Your answer should be the line that contains "(476, 265) = (737, 258): turquoise" and each line after it, restated word for word through the final line of the entries.

_Colored object listings_
◇ ◇ ◇ ◇ ◇

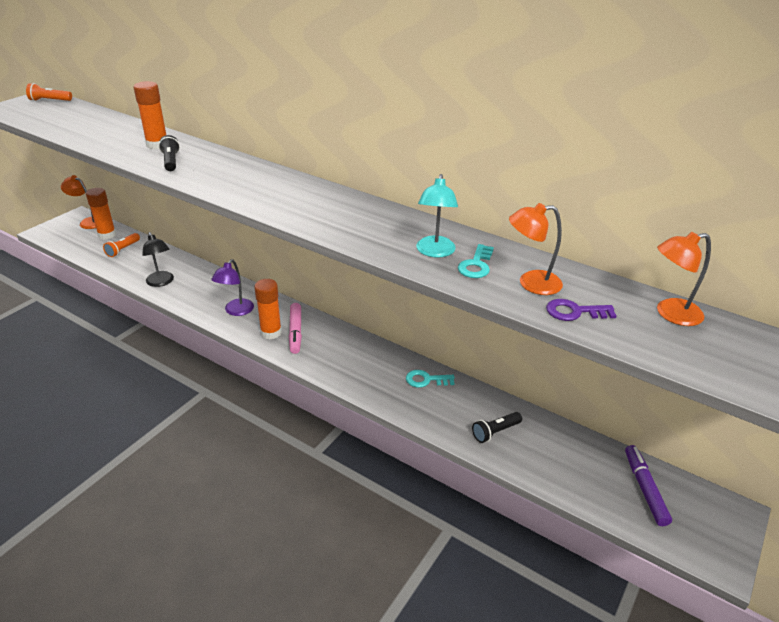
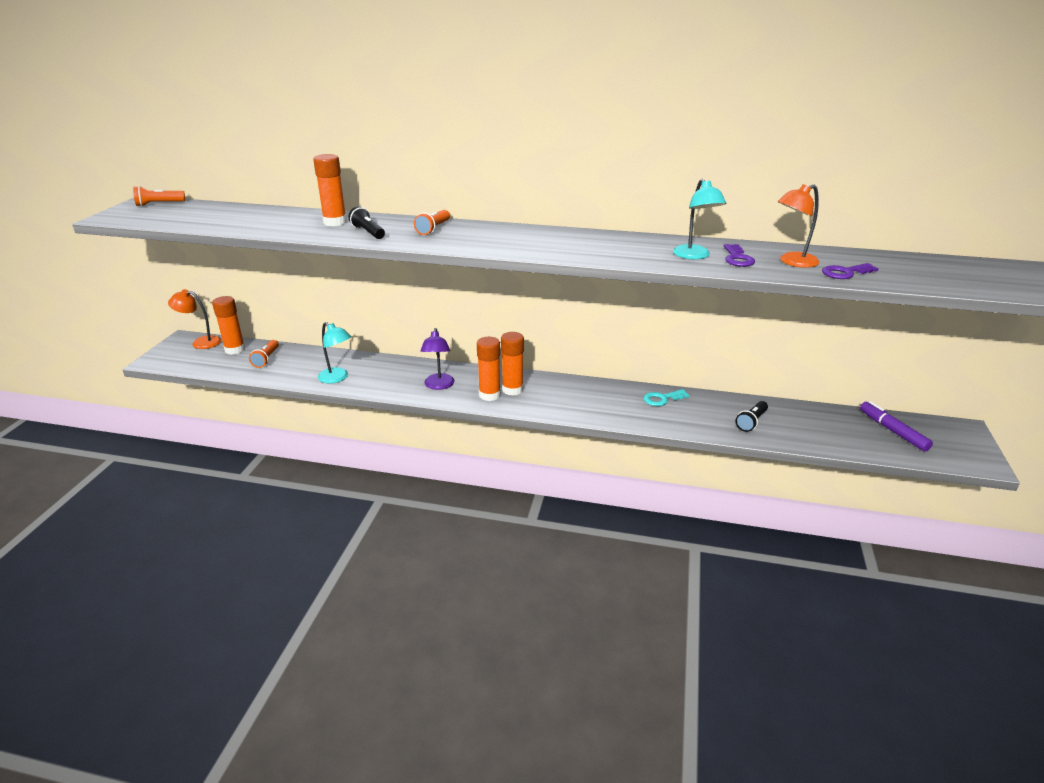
camera: 20 degrees left, 5 degrees down
(161, 282) = (337, 378): black lamp -> turquoise lamp
(228, 168) = (433, 229): none -> orange flashlight
(295, 332) = (512, 389): pink marker -> orange glue stick
(476, 265) = (737, 258): turquoise key -> purple key
(670, 314) = (909, 262): orange lamp -> none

◇ ◇ ◇ ◇ ◇

_Response to this exercise_
(476, 265) = (737, 258): turquoise key -> purple key
(670, 314) = (909, 262): orange lamp -> none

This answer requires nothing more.